_Task:_ Restate word for word the lines of the records below, starting at the line that contains "IMU pin SDA: 10 -> A3" and ending at the line that contains "BARO pin SCL: A5 -> SCL", with both of those lines included and nothing else.

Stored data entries

★ ★ ★ ★

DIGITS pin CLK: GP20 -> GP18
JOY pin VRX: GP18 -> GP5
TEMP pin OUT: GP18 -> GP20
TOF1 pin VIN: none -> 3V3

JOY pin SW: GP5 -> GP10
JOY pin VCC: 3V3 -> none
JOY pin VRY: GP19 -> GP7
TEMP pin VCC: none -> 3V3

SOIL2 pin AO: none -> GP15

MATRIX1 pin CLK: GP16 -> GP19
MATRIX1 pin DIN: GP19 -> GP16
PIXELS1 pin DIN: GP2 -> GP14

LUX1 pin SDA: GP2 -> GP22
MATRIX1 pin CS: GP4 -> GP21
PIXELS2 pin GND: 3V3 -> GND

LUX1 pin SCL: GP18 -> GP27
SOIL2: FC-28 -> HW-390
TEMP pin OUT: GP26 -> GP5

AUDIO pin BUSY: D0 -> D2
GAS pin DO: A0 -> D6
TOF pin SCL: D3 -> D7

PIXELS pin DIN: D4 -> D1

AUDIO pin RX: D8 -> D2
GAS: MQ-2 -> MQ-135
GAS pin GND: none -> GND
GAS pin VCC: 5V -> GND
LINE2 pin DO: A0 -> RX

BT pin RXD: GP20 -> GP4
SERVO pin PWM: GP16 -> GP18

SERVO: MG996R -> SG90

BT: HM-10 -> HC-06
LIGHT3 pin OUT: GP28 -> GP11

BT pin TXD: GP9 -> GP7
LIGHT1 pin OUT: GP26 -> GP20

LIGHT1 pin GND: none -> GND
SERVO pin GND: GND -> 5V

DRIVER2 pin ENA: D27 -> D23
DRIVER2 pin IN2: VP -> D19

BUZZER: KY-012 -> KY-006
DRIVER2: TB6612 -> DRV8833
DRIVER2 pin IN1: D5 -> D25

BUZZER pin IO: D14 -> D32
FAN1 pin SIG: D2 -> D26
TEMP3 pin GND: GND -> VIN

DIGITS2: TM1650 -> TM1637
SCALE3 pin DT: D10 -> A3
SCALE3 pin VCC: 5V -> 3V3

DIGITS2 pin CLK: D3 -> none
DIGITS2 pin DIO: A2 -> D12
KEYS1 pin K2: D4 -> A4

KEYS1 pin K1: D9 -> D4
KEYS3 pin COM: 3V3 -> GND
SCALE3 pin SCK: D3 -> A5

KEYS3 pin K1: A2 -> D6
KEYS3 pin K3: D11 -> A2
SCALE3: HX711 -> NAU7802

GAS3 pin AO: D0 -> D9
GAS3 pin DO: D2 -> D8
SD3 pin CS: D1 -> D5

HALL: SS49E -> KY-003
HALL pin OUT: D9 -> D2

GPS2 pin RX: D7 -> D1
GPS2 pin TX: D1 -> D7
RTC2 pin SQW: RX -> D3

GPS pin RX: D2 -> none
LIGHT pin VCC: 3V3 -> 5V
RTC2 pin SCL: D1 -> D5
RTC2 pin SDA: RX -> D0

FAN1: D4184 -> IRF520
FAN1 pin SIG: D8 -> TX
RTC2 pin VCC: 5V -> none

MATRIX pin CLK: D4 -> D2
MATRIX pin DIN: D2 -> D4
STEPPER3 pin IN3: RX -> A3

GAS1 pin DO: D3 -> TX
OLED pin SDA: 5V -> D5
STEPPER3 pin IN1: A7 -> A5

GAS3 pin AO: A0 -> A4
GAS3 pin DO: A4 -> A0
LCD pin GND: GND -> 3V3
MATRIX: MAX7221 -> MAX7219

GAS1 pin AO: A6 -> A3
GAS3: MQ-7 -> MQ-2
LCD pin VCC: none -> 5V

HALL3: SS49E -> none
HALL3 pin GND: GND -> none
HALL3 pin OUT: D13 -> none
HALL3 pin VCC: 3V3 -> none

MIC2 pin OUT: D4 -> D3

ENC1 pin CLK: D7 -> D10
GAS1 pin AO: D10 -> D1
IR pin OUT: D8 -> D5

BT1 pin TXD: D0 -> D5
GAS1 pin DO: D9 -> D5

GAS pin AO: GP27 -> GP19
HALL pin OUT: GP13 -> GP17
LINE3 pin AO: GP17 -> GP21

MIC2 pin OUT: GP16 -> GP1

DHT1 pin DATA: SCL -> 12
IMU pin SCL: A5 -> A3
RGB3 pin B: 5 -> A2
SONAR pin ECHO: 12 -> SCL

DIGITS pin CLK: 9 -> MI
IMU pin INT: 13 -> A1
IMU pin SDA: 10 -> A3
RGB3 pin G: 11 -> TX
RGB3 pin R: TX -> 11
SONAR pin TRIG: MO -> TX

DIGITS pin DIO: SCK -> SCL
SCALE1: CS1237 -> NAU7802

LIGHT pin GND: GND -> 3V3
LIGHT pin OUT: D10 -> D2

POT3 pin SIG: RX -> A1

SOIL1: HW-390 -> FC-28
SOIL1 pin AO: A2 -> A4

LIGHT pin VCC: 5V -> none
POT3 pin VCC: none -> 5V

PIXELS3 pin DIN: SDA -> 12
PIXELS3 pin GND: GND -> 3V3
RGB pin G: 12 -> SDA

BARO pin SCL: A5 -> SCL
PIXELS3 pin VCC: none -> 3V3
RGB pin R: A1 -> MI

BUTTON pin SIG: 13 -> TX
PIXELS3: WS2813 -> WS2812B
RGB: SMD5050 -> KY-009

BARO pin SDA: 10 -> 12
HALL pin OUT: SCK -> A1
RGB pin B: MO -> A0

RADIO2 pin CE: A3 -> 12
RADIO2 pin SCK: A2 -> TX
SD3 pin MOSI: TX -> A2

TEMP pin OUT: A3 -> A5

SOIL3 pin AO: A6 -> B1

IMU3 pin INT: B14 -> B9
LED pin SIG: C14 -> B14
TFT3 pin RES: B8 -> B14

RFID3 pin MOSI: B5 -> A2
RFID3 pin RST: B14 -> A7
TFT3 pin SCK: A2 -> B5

★ ★ ★ ★

_Exercise output:_
IMU pin SDA: 10 -> A3
RGB3 pin G: 11 -> TX
RGB3 pin R: TX -> 11
SONAR pin TRIG: MO -> TX

DIGITS pin DIO: SCK -> SCL
SCALE1: CS1237 -> NAU7802

LIGHT pin GND: GND -> 3V3
LIGHT pin OUT: D10 -> D2

POT3 pin SIG: RX -> A1

SOIL1: HW-390 -> FC-28
SOIL1 pin AO: A2 -> A4

LIGHT pin VCC: 5V -> none
POT3 pin VCC: none -> 5V

PIXELS3 pin DIN: SDA -> 12
PIXELS3 pin GND: GND -> 3V3
RGB pin G: 12 -> SDA

BARO pin SCL: A5 -> SCL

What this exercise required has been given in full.